# [AIM]
Turn every line of the items below into a JSON list of strings, one string per line, leaving out blank lines.

# [PROVIDED RECORDS]
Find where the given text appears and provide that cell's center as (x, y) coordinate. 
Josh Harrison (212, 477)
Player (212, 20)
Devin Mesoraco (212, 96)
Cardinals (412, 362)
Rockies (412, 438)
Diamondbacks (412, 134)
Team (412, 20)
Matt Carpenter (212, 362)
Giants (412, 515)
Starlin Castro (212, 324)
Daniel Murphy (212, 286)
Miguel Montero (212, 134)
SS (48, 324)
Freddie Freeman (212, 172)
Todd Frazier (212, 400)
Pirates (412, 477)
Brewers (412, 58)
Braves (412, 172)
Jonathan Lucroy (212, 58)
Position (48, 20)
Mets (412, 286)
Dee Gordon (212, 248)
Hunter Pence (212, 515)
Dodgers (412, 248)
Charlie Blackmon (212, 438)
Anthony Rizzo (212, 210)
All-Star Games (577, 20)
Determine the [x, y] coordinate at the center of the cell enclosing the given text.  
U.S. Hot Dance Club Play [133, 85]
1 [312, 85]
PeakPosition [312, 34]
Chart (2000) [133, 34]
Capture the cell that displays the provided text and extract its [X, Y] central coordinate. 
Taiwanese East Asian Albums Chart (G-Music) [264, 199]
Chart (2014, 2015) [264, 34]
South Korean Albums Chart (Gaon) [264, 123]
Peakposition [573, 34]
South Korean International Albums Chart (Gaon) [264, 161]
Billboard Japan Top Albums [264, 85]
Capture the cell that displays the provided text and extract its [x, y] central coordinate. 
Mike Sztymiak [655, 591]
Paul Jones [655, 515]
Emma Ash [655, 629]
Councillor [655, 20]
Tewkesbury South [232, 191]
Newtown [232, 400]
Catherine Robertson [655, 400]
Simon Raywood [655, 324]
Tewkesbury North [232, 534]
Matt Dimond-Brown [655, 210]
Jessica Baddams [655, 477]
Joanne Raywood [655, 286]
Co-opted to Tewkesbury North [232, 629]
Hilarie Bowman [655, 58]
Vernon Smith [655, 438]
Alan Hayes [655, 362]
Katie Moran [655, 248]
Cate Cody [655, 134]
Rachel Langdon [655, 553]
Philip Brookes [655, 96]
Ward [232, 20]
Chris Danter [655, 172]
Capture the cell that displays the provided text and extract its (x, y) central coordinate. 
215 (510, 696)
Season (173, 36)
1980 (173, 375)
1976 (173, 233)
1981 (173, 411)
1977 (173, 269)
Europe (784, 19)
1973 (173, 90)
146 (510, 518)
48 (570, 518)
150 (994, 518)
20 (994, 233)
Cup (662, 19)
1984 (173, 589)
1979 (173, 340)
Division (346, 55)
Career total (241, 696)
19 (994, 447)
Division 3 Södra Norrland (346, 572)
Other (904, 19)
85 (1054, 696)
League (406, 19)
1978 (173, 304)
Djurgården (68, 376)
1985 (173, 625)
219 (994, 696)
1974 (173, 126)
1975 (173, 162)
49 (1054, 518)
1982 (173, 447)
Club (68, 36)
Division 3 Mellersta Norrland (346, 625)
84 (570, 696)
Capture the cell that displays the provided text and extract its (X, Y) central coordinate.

# [TASK RESPONSE]
[
  "Find where the given text appears and provide that cell's center as (x, y) coordinate. ",
  "Josh Harrison (212, 477)",
  "Player (212, 20)",
  "Devin Mesoraco (212, 96)",
  "Cardinals (412, 362)",
  "Rockies (412, 438)",
  "Diamondbacks (412, 134)",
  "Team (412, 20)",
  "Matt Carpenter (212, 362)",
  "Giants (412, 515)",
  "Starlin Castro (212, 324)",
  "Daniel Murphy (212, 286)",
  "Miguel Montero (212, 134)",
  "SS (48, 324)",
  "Freddie Freeman (212, 172)",
  "Todd Frazier (212, 400)",
  "Pirates (412, 477)",
  "Brewers (412, 58)",
  "Braves (412, 172)",
  "Jonathan Lucroy (212, 58)",
  "Position (48, 20)",
  "Mets (412, 286)",
  "Dee Gordon (212, 248)",
  "Hunter Pence (212, 515)",
  "Dodgers (412, 248)",
  "Charlie Blackmon (212, 438)",
  "Anthony Rizzo (212, 210)",
  "All-Star Games (577, 20)",
  "Determine the [x, y] coordinate at the center of the cell enclosing the given text.  ",
  "U.S. Hot Dance Club Play [133, 85]",
  "1 [312, 85]",
  "PeakPosition [312, 34]",
  "Chart (2000) [133, 34]",
  "Capture the cell that displays the provided text and extract its [X, Y] central coordinate. ",
  "Taiwanese East Asian Albums Chart (G-Music) [264, 199]",
  "Chart (2014, 2015) [264, 34]",
  "South Korean Albums Chart (Gaon) [264, 123]",
  "Peakposition [573, 34]",
  "South Korean International Albums Chart (Gaon) [264, 161]",
  "Billboard Japan Top Albums [264, 85]",
  "Capture the cell that displays the provided text and extract its [x, y] central coordinate. ",
  "Mike Sztymiak [655, 591]",
  "Paul Jones [655, 515]",
  "Emma Ash [655, 629]",
  "Councillor [655, 20]",
  "Tewkesbury South [232, 191]",
  "Newtown [232, 400]",
  "Catherine Robertson [655, 400]",
  "Simon Raywood [655, 324]",
  "Tewkesbury North [232, 534]",
  "Matt Dimond-Brown [655, 210]",
  "Jessica Baddams [655, 477]",
  "Joanne Raywood [655, 286]",
  "Co-opted to Tewkesbury North [232, 629]",
  "Hilarie Bowman [655, 58]",
  "Vernon Smith [655, 438]",
  "Alan Hayes [655, 362]",
  "Katie Moran [655, 248]",
  "Cate Cody [655, 134]",
  "Rachel Langdon [655, 553]",
  "Philip Brookes [655, 96]",
  "Ward [232, 20]",
  "Chris Danter [655, 172]",
  "Capture the cell that displays the provided text and extract its (x, y) central coordinate. ",
  "215 (510, 696)",
  "Season (173, 36)",
  "1980 (173, 375)",
  "1976 (173, 233)",
  "1981 (173, 411)",
  "1977 (173, 269)",
  "Europe (784, 19)",
  "1973 (173, 90)",
  "146 (510, 518)",
  "48 (570, 518)",
  "150 (994, 518)",
  "20 (994, 233)",
  "Cup (662, 19)",
  "1984 (173, 589)",
  "1979 (173, 340)",
  "Division (346, 55)",
  "Career total (241, 696)",
  "19 (994, 447)",
  "Division 3 Södra Norrland (346, 572)",
  "Other (904, 19)",
  "85 (1054, 696)",
  "League (406, 19)",
  "1978 (173, 304)",
  "Djurgården (68, 376)",
  "1985 (173, 625)",
  "219 (994, 696)",
  "1974 (173, 126)",
  "1975 (173, 162)",
  "49 (1054, 518)",
  "1982 (173, 447)",
  "Club (68, 36)",
  "Division 3 Mellersta Norrland (346, 625)",
  "84 (570, 696)",
  "Capture the cell that displays the provided text and extract its (X, Y) central coordinate."
]